§ **Task**
Comb through the entries for "blau" and pull out each line that holds it.

§ **Provided records**
- - -

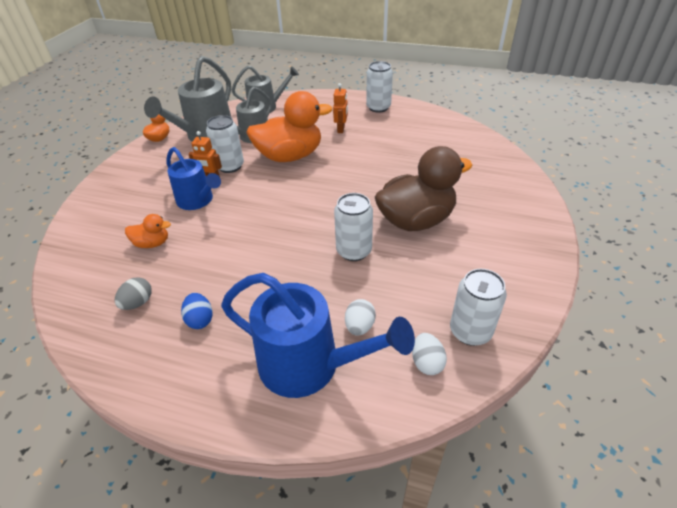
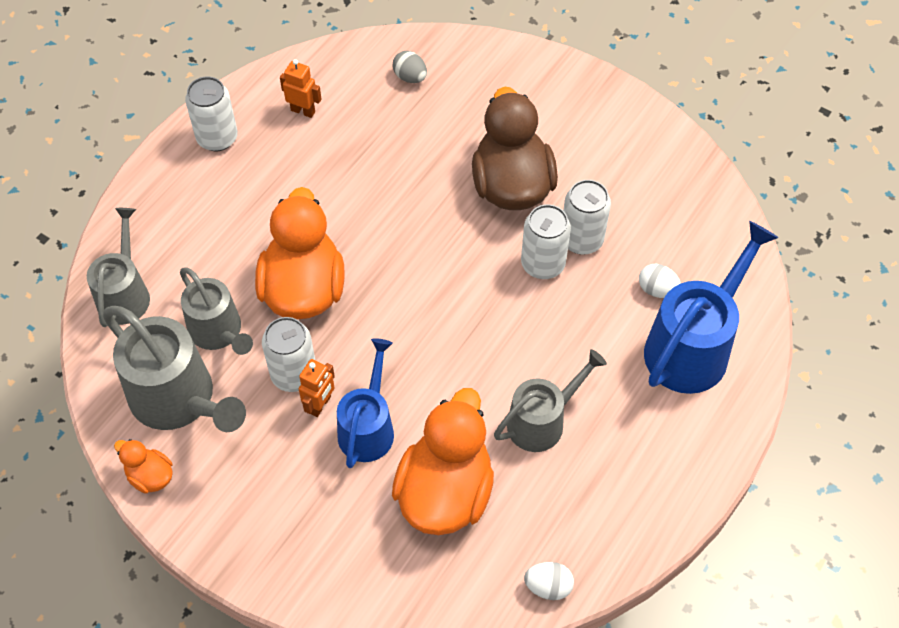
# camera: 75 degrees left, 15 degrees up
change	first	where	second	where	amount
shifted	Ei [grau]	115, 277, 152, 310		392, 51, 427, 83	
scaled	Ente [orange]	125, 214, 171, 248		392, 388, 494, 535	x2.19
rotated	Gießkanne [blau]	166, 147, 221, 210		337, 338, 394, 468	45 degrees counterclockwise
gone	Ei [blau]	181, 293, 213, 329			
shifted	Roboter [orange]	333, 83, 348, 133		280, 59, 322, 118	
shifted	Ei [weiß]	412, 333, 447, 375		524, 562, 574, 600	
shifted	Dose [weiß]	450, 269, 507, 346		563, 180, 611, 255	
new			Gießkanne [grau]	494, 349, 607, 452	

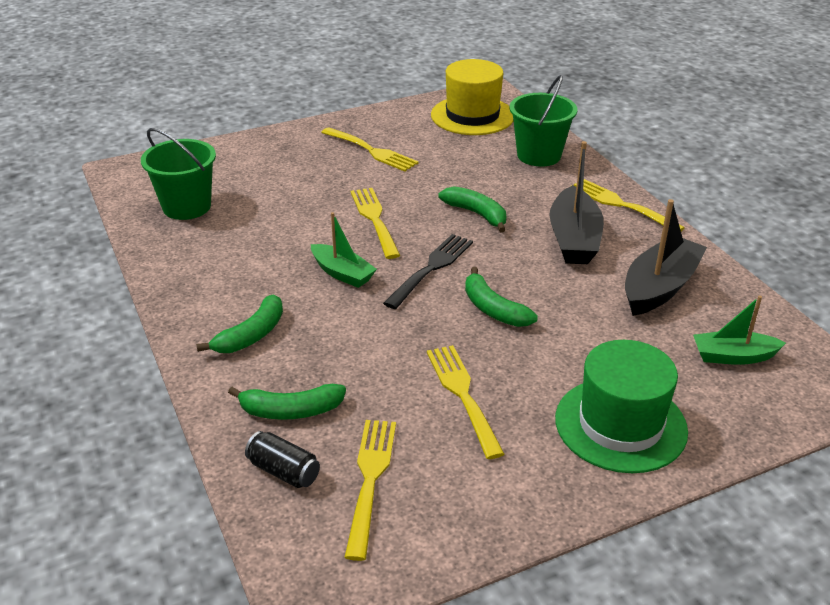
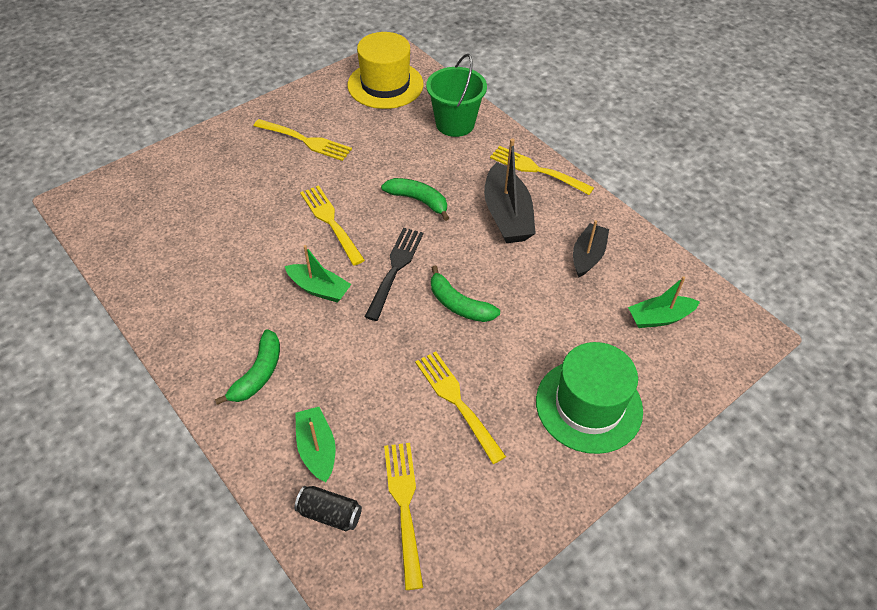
# camera: 15 degrees left, 15 degrees up
change	first	where	second	where	amount
gone	Eimer [grün]	141, 128, 216, 220			
swapped	Banane [grün]	228, 384, 346, 420	Boot [grün]	295, 407, 336, 482	
scaled	Boot [schwarz]	625, 199, 707, 316		573, 220, 609, 278	x0.64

- - -

§ **Task response**
rotated	Gießkanne [blau]	166, 147, 221, 210		337, 338, 394, 468	45 degrees counterclockwise
gone	Ei [blau]	181, 293, 213, 329			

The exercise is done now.